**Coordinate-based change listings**
"""

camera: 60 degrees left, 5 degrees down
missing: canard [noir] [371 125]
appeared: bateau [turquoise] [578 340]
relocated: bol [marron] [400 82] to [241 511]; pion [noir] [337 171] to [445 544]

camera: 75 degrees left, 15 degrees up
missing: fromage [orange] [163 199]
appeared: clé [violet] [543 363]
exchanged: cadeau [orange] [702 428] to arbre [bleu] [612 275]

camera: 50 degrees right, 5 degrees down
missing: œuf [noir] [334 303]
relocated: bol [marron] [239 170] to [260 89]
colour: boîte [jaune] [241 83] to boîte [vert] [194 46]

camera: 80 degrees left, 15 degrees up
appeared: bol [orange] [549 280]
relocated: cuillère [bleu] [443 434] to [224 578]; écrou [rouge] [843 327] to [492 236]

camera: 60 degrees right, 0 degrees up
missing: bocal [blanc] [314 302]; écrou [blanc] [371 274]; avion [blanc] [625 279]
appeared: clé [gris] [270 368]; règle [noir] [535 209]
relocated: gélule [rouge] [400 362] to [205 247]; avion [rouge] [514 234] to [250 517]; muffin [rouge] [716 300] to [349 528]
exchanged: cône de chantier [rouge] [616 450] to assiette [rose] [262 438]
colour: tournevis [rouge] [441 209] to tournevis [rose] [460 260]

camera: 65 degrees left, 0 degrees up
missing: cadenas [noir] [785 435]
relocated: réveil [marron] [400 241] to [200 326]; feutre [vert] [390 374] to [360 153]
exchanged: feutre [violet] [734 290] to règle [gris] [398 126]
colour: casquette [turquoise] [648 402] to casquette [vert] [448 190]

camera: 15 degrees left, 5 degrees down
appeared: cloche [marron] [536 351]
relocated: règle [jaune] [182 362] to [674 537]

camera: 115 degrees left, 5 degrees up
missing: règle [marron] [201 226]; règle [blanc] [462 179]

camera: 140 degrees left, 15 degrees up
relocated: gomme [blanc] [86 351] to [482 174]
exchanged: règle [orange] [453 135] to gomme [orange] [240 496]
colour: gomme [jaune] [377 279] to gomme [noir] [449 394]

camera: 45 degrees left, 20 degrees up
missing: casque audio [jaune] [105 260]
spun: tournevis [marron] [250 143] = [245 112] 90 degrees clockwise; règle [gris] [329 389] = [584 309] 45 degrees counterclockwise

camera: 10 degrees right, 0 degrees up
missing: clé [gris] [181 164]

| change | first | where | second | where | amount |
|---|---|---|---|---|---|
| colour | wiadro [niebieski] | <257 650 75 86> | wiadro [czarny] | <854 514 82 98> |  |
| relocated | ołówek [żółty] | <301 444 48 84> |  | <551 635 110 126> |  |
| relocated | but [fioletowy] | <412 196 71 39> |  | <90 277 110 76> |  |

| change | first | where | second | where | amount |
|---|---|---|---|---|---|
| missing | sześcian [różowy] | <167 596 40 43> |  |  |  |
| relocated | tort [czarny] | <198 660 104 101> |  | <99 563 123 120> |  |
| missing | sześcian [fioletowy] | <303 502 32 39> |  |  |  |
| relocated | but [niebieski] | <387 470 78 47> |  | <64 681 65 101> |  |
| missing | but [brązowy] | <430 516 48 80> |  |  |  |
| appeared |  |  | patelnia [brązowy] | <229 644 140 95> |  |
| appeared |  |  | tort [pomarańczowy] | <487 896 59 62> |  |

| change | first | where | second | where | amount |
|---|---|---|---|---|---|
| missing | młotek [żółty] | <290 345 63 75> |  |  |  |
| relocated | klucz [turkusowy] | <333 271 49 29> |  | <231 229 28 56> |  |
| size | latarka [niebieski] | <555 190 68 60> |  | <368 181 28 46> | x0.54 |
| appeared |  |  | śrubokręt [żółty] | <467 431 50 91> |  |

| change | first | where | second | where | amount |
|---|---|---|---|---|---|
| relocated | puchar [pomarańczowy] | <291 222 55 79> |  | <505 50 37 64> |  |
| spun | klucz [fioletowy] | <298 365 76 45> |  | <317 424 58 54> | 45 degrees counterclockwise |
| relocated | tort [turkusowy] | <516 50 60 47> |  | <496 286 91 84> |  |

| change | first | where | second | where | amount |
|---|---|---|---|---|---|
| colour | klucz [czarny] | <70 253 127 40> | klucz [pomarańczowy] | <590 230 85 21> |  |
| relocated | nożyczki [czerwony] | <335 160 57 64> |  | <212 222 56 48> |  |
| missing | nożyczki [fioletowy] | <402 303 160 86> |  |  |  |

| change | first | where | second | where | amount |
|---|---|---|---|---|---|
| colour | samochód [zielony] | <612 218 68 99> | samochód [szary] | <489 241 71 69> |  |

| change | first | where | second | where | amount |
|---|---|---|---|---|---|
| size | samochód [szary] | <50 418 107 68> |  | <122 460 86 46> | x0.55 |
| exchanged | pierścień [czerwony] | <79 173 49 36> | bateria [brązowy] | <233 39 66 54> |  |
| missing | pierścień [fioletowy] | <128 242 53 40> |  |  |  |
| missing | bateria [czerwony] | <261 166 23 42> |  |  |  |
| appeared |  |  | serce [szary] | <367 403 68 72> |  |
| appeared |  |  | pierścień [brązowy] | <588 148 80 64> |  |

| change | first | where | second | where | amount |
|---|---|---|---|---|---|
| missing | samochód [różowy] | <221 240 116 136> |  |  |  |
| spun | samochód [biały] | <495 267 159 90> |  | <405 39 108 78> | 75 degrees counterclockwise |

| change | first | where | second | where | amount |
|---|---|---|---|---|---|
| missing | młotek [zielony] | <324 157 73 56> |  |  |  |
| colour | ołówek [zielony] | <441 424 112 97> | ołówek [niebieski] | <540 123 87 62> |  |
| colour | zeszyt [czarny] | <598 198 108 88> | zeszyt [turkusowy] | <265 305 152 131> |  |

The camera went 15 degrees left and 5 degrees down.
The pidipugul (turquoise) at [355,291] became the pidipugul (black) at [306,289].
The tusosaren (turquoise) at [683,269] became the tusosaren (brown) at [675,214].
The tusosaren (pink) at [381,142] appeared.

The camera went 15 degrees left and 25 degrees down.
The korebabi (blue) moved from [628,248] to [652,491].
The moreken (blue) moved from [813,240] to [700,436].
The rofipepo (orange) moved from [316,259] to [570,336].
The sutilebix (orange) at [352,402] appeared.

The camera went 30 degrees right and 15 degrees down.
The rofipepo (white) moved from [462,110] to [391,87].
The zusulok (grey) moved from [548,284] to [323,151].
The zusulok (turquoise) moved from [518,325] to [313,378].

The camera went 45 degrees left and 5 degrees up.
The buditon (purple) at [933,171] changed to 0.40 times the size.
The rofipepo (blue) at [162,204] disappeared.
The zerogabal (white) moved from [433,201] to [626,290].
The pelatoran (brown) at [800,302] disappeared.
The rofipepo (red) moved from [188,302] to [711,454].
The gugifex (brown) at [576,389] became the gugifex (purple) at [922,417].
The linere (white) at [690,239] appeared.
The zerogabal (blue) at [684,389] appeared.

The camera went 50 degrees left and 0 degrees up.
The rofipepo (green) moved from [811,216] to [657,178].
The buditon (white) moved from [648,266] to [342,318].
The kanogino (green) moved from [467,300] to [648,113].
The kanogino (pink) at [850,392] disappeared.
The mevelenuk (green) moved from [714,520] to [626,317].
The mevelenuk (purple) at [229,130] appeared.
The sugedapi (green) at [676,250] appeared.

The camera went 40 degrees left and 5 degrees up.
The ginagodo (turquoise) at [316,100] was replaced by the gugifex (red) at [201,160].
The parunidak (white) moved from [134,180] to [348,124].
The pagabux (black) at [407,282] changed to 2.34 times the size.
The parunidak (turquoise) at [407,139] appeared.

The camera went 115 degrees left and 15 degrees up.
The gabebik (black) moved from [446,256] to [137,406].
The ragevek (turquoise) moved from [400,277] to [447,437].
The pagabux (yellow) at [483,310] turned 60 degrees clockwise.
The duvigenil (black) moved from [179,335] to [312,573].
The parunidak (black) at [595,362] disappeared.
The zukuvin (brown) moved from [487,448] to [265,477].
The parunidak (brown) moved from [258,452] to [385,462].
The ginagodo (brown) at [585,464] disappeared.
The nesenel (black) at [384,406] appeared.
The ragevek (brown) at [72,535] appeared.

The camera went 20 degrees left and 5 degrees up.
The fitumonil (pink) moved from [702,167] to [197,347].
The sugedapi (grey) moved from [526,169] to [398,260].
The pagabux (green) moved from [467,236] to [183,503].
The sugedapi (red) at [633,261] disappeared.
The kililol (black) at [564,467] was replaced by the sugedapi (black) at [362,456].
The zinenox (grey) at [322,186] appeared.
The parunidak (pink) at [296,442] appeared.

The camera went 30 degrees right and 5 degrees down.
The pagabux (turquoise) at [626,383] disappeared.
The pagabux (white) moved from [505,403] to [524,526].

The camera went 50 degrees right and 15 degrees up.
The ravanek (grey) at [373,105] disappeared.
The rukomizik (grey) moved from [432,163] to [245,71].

"""

**WHAT TO DO**
Your output should consist solely of the lines from the beginning of the entries through the line containing "appeared: bateau [turquoise] [578 340]", reproduced exactly.

**ANSWER SECTION**
camera: 60 degrees left, 5 degrees down
missing: canard [noir] [371 125]
appeared: bateau [turquoise] [578 340]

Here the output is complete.